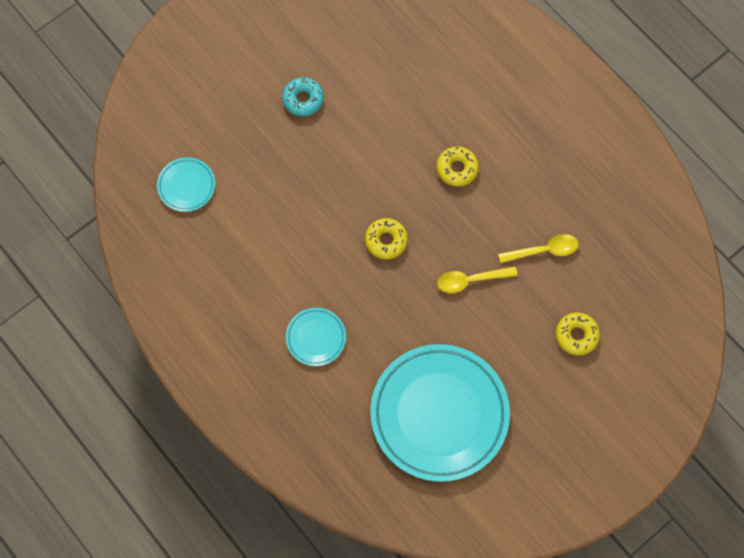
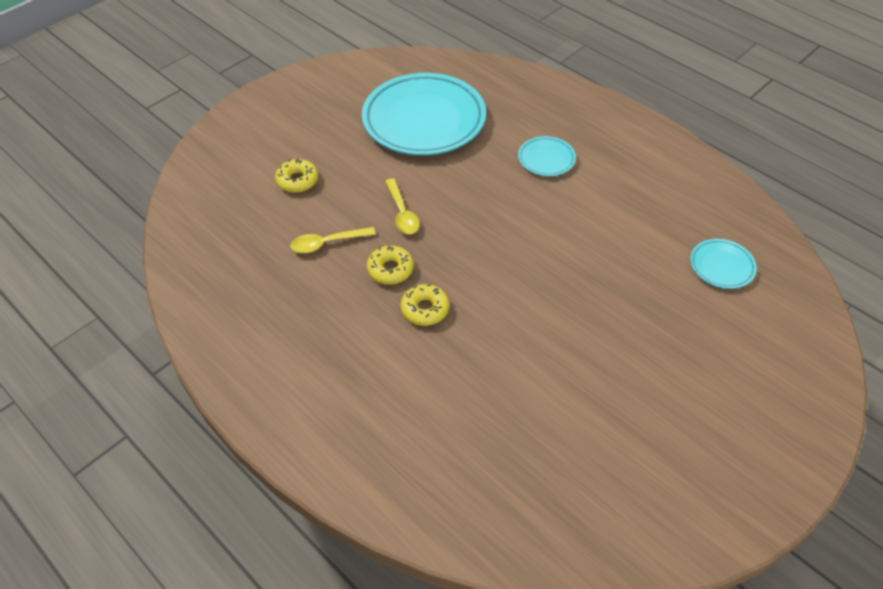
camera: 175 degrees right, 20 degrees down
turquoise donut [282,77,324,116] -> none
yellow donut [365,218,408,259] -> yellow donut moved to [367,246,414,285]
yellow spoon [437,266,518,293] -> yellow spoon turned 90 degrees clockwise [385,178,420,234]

============================================================

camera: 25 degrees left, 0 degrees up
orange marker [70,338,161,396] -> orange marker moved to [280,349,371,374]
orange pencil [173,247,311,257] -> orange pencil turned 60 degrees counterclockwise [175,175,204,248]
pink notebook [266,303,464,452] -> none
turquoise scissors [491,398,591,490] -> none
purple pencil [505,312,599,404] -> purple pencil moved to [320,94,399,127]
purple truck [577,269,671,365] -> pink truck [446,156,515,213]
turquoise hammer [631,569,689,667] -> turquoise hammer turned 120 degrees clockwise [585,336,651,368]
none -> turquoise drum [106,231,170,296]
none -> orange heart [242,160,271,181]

============================================================

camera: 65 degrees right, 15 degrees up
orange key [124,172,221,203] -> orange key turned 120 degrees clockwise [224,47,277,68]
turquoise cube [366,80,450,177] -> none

============================================================

- **How to complete this task**:
Please transcribe exactly the lines above from the line that has "orange pencil [173,247,311,257]" up to and including the line that has "none -> orange heart [242,160,271,181]"; no other line belongs in the answer.

- **Reply to the task**:
orange pencil [173,247,311,257] -> orange pencil turned 60 degrees counterclockwise [175,175,204,248]
pink notebook [266,303,464,452] -> none
turquoise scissors [491,398,591,490] -> none
purple pencil [505,312,599,404] -> purple pencil moved to [320,94,399,127]
purple truck [577,269,671,365] -> pink truck [446,156,515,213]
turquoise hammer [631,569,689,667] -> turquoise hammer turned 120 degrees clockwise [585,336,651,368]
none -> turquoise drum [106,231,170,296]
none -> orange heart [242,160,271,181]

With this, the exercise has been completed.